Wherever a picture appears, leave it out; set down everything else in the records exactly.

● ● ●

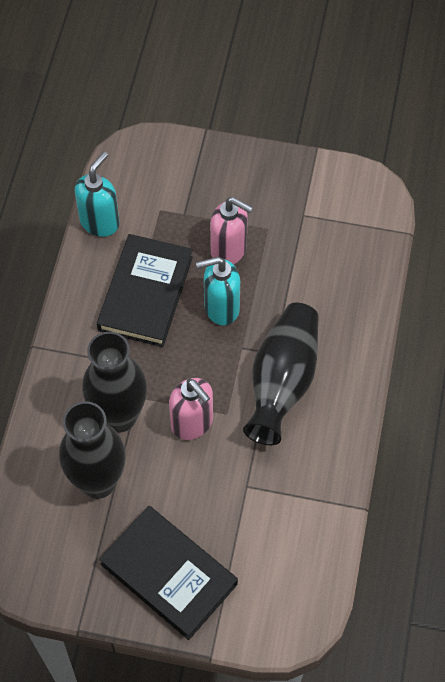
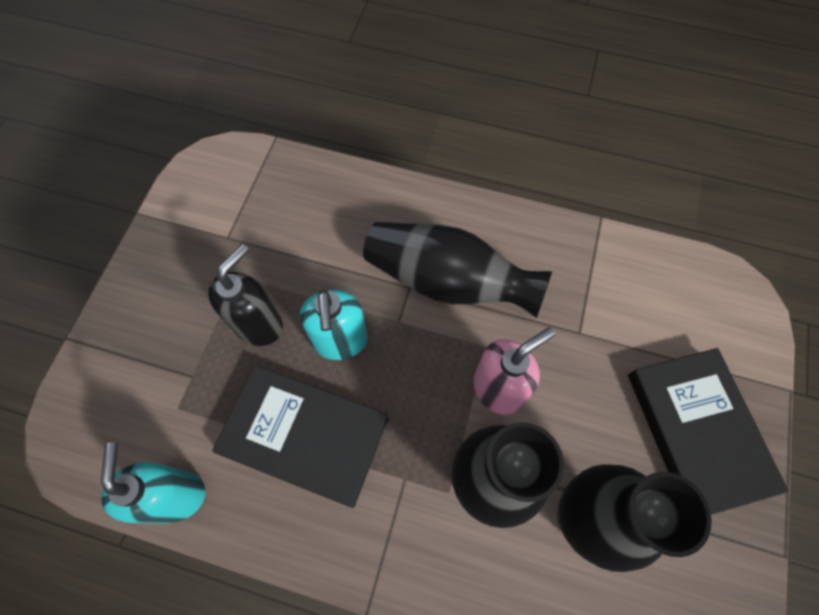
camera: 85 degrees left, 5 degrees up
(100, 222) = (176, 495): turquoise soap dispenser -> turquoise soap dispenser turned 45 degrees clockwise
(169, 574) = (697, 431): black book -> black book turned 60 degrees counterclockwise
(229, 250) = (259, 324): pink soap dispenser -> black soap dispenser

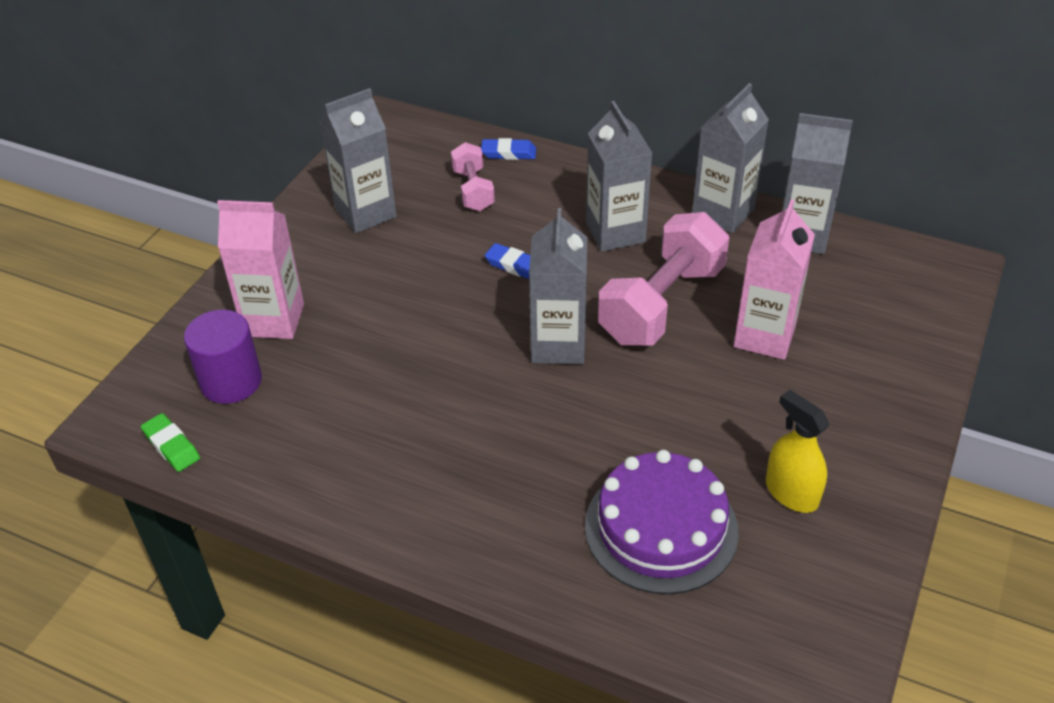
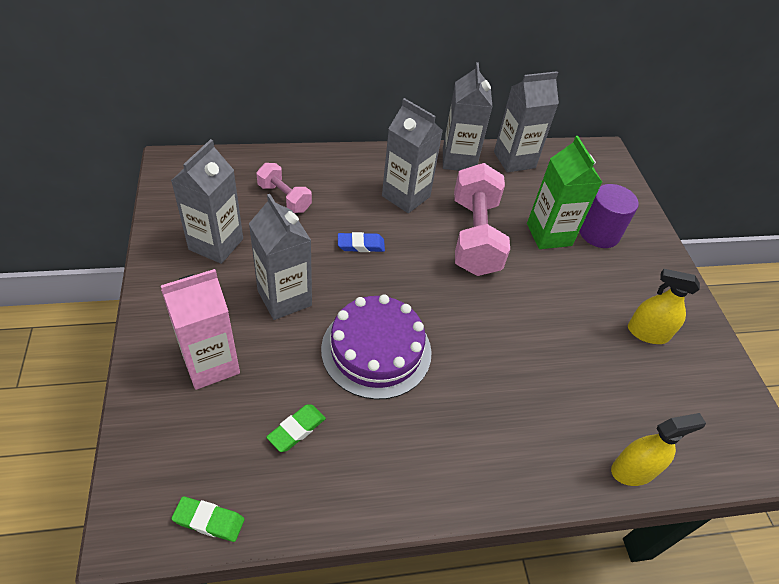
camera: 40 degrees left, 5 degrees up
(231, 381) = (216, 434): purple cylinder -> purple cylinder (599, 233)
(303, 409) = (296, 430): none -> green eraser
(508, 153) = (287, 161): blue eraser -> none
(558, 345) = (436, 293): grey carton -> grey carton (284, 298)
(622, 614) = (633, 470): none -> yellow spray bottle
(661, 528) = (603, 395): purple cake -> purple cake (376, 350)
(764, 336) = (549, 234): pink carton -> green carton

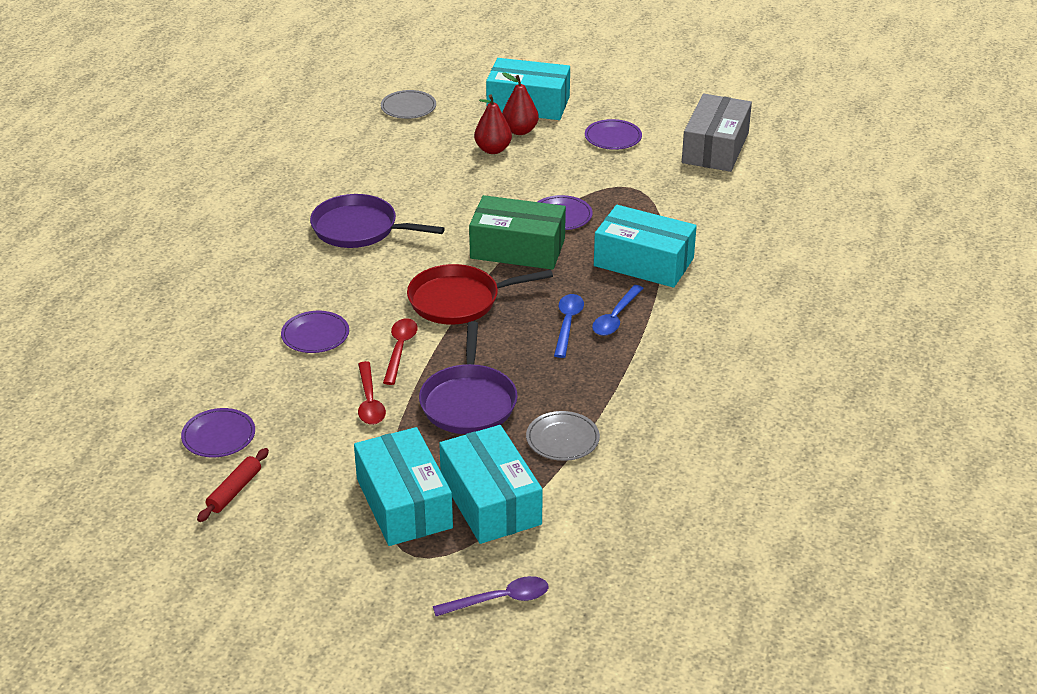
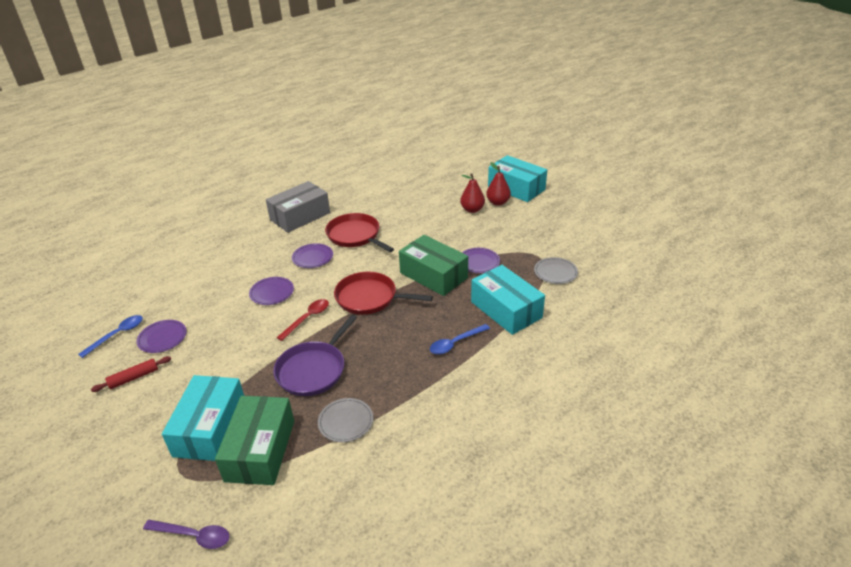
camera: 30 degrees right, 0 degrees up
(359, 229) = (355, 235): purple pan -> red pan
(369, 401) = (259, 347): red spoon -> none
(408, 107) = (446, 173): grey plate -> grey plate (555, 272)
(490, 501) = (260, 450): turquoise box -> green box
(567, 324) = (421, 337): blue spoon -> blue spoon (117, 335)
(613, 137) = (552, 221): purple plate -> purple plate (312, 257)
(715, 148) = (616, 245): grey box -> grey box (300, 216)

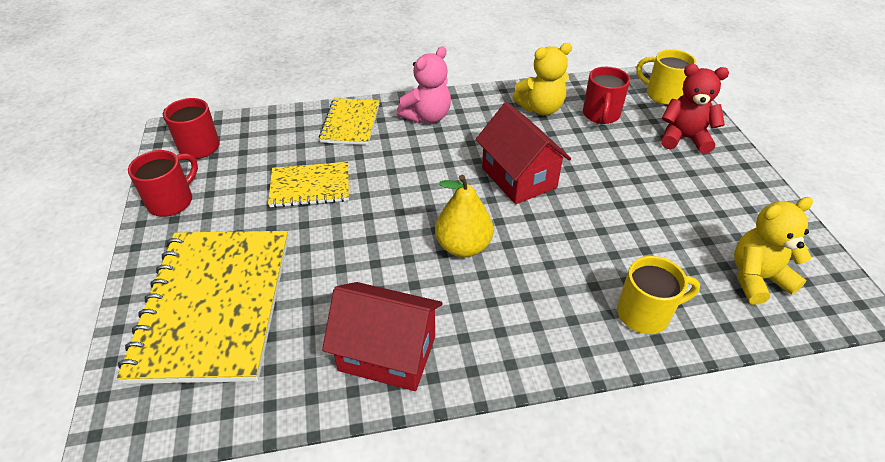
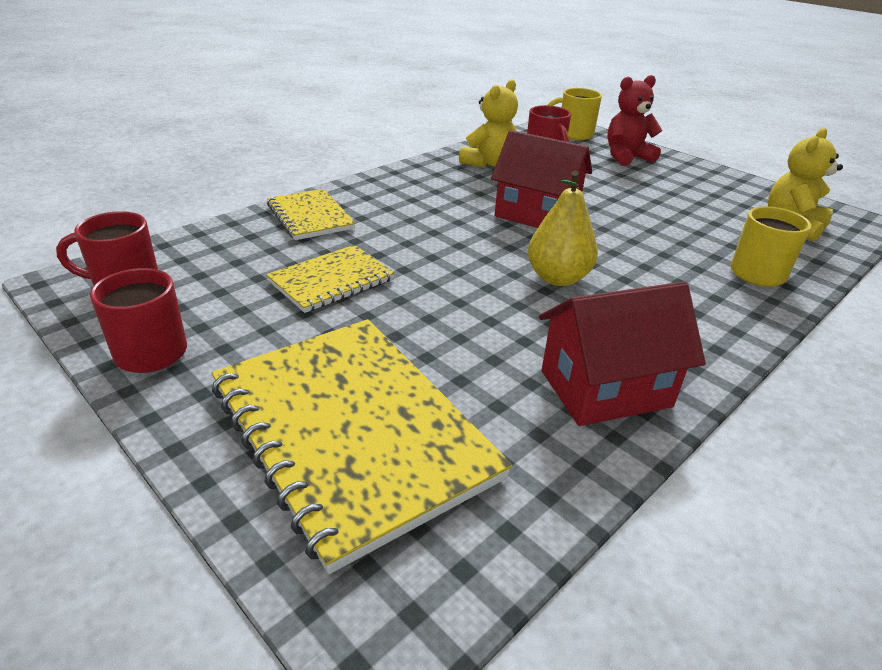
camera: 35 degrees left, 10 degrees down
(427, 117) = (388, 192): pink teddy bear -> none

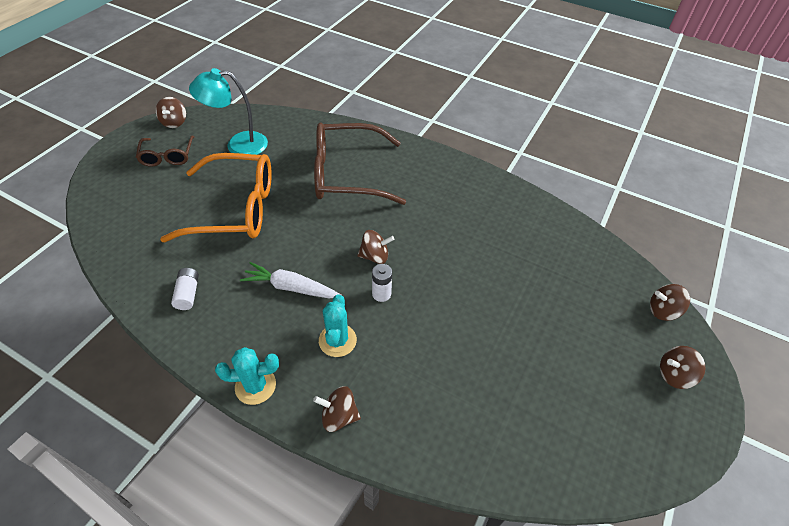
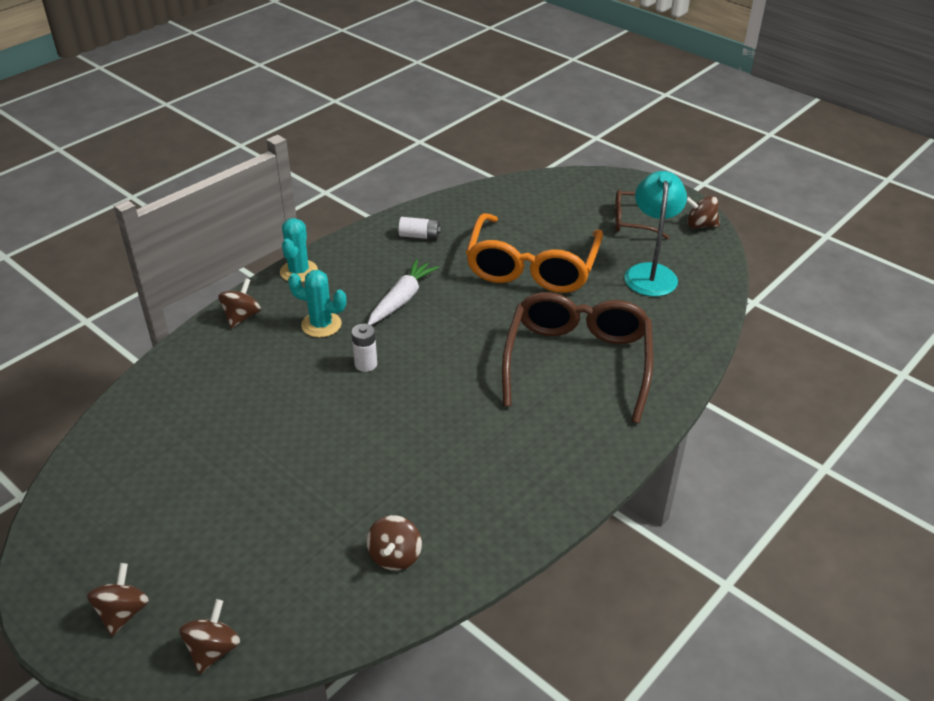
camera: 105 degrees right, 10 degrees down
(375, 256) = (423, 367): brown spinning top -> brown spinning top (395, 556)

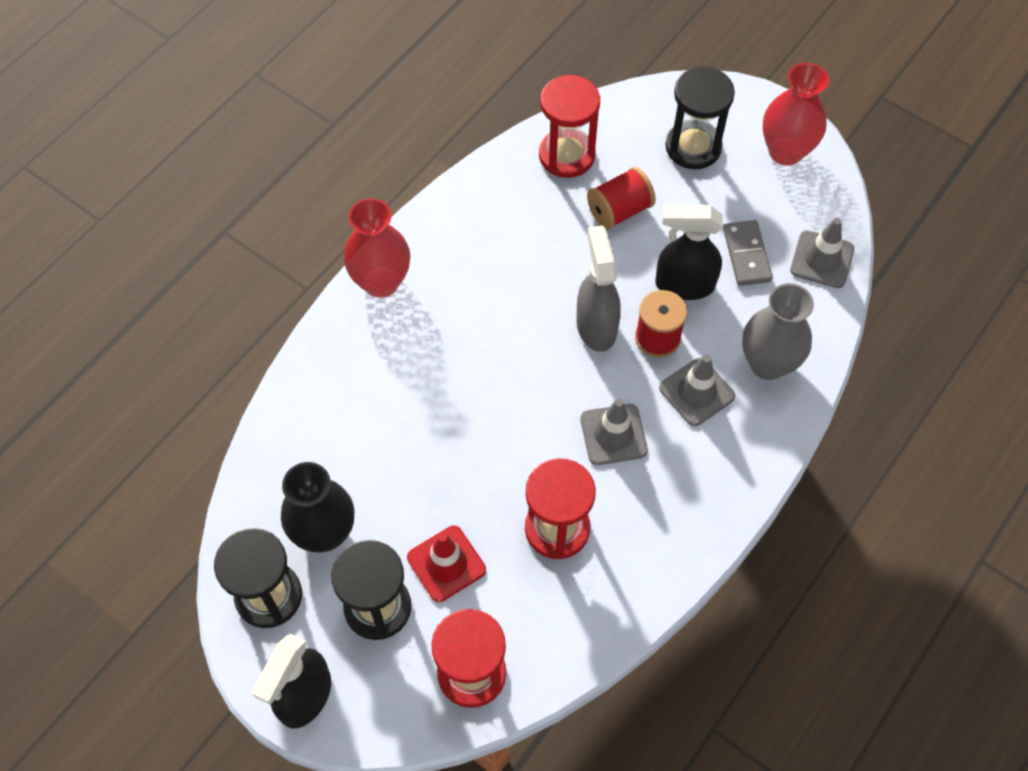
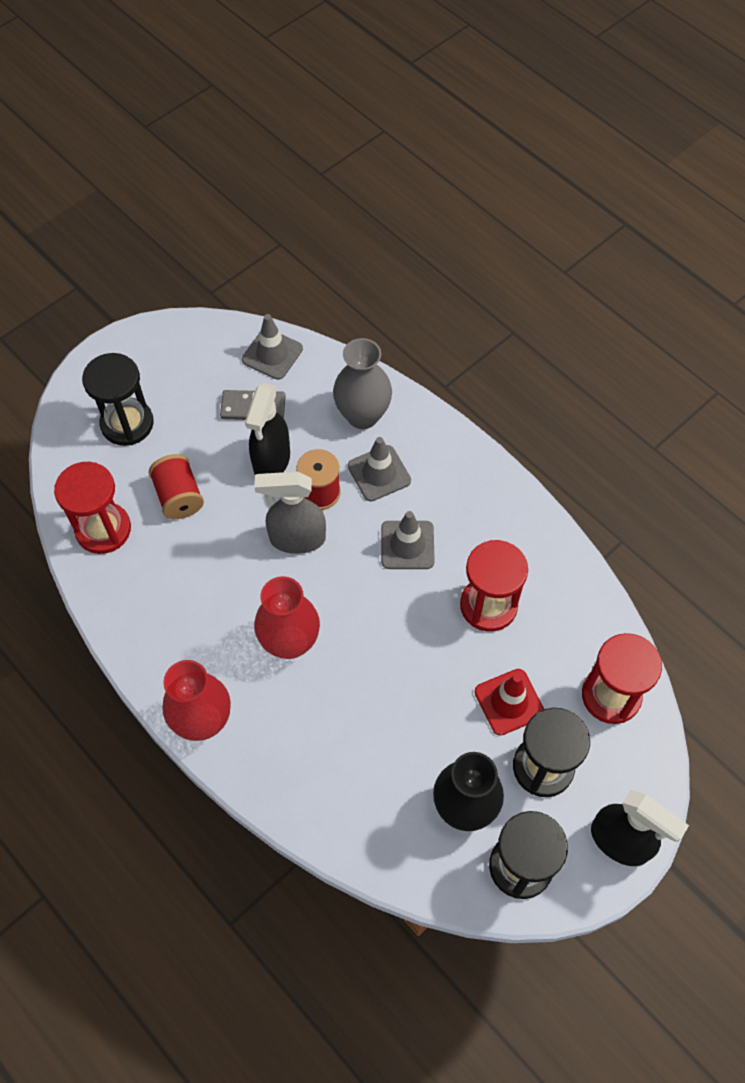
camera: 80 degrees left, 0 degrees up
(785, 151) = (154, 354): red vase -> red vase (290, 642)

● ● ●

## Response
camera: 85 degrees left, 5 degrees up
(100, 222) = (176, 495): turquoise soap dispenser -> turquoise soap dispenser turned 45 degrees clockwise
(169, 574) = (697, 431): black book -> black book turned 60 degrees counterclockwise
(229, 250) = (259, 324): pink soap dispenser -> black soap dispenser

camera: 40 degrees left, 5 degrees up
(231, 381) = (216, 434): purple cylinder -> purple cylinder (599, 233)
(303, 409) = (296, 430): none -> green eraser
(508, 153) = (287, 161): blue eraser -> none
(558, 345) = (436, 293): grey carton -> grey carton (284, 298)
(622, 614) = (633, 470): none -> yellow spray bottle
(661, 528) = (603, 395): purple cake -> purple cake (376, 350)
(764, 336) = (549, 234): pink carton -> green carton

camera: 30 degrees right, 0 degrees up
(359, 229) = (355, 235): purple pan -> red pan
(369, 401) = (259, 347): red spoon -> none
(408, 107) = (446, 173): grey plate -> grey plate (555, 272)
(490, 501) = (260, 450): turquoise box -> green box
(567, 324) = (421, 337): blue spoon -> blue spoon (117, 335)
(613, 137) = (552, 221): purple plate -> purple plate (312, 257)
(715, 148) = (616, 245): grey box -> grey box (300, 216)

camera: 35 degrees left, 10 degrees down
(427, 117) = (388, 192): pink teddy bear -> none

camera: 105 degrees right, 10 degrees down
(375, 256) = (423, 367): brown spinning top -> brown spinning top (395, 556)

camera: 80 degrees left, 0 degrees up
(785, 151) = (154, 354): red vase -> red vase (290, 642)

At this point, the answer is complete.